* **About this exercise**: In the records below, begin at the line that has "yellow 4x6 plate" and stop after the line that has "cyan 1x2 brick [451,102,560,198]"; quote those lines verbatim and nothing more.

* **Data under study**:
#####

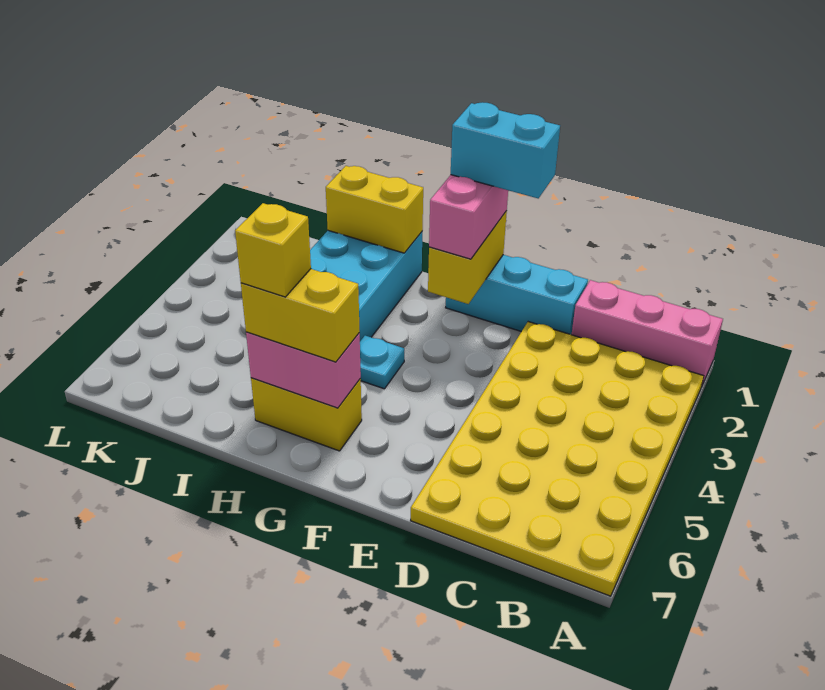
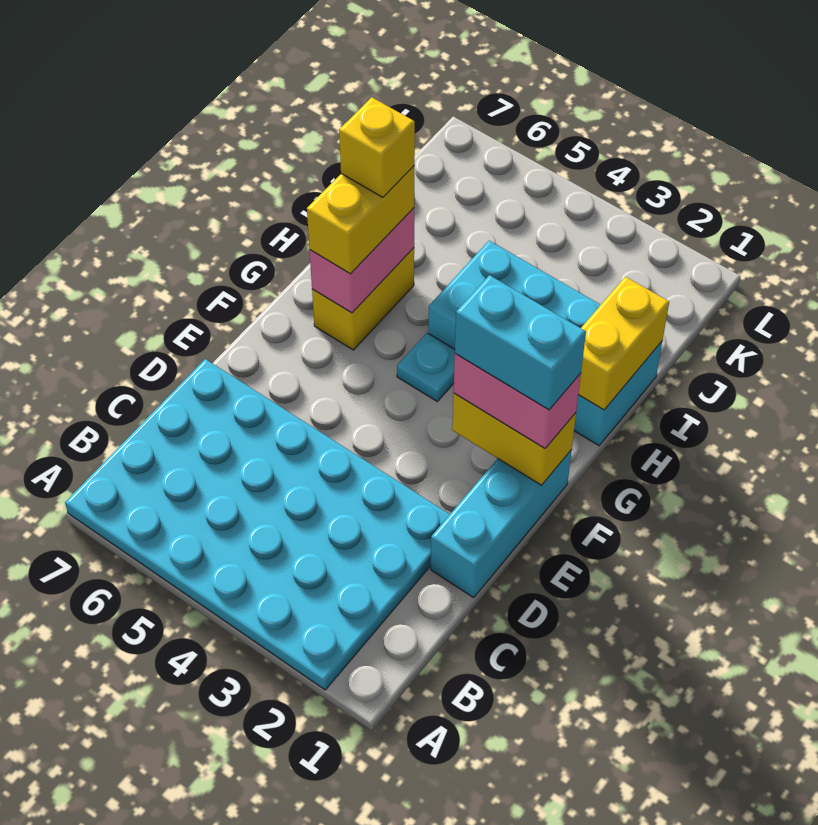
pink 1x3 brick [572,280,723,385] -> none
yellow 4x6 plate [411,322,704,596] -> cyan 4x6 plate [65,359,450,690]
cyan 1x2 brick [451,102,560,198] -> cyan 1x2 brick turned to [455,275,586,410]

#####

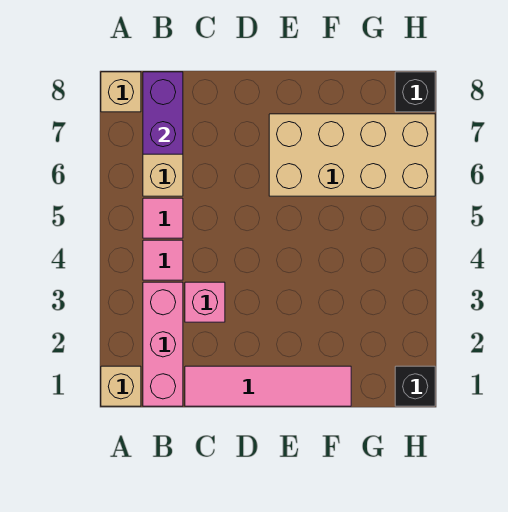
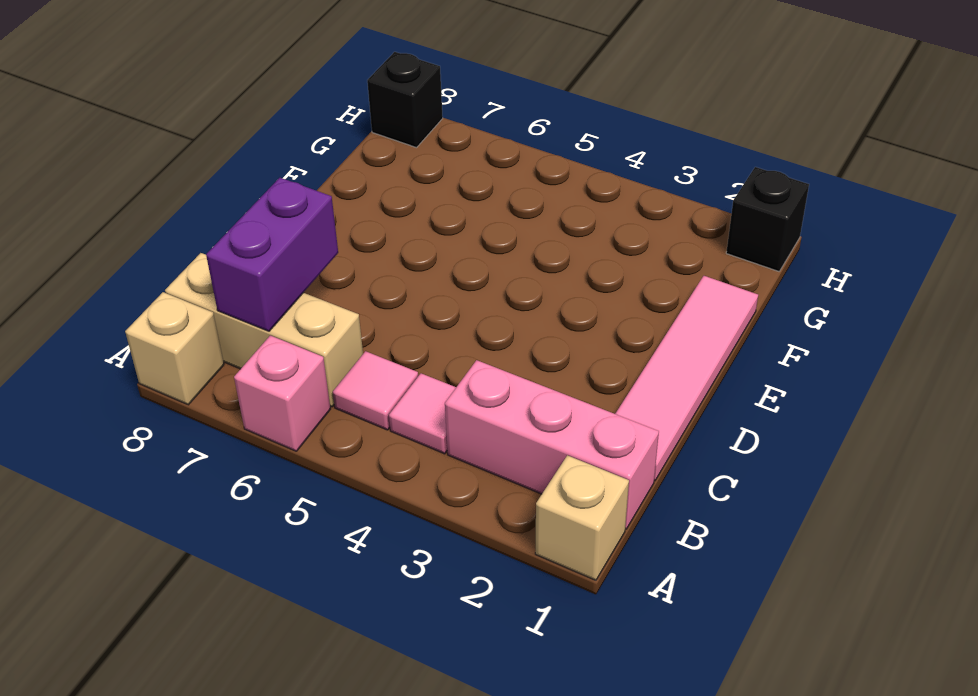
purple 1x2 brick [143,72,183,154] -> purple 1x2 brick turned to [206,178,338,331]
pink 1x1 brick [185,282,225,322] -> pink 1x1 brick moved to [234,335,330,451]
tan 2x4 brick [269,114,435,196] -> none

#####

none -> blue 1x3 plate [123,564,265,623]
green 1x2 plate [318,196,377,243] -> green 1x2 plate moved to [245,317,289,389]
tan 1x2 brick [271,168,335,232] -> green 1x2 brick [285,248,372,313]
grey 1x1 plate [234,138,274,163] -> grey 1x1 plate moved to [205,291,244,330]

#####

* **Response to this exercise**:
yellow 4x6 plate [411,322,704,596] -> cyan 4x6 plate [65,359,450,690]
cyan 1x2 brick [451,102,560,198] -> cyan 1x2 brick turned to [455,275,586,410]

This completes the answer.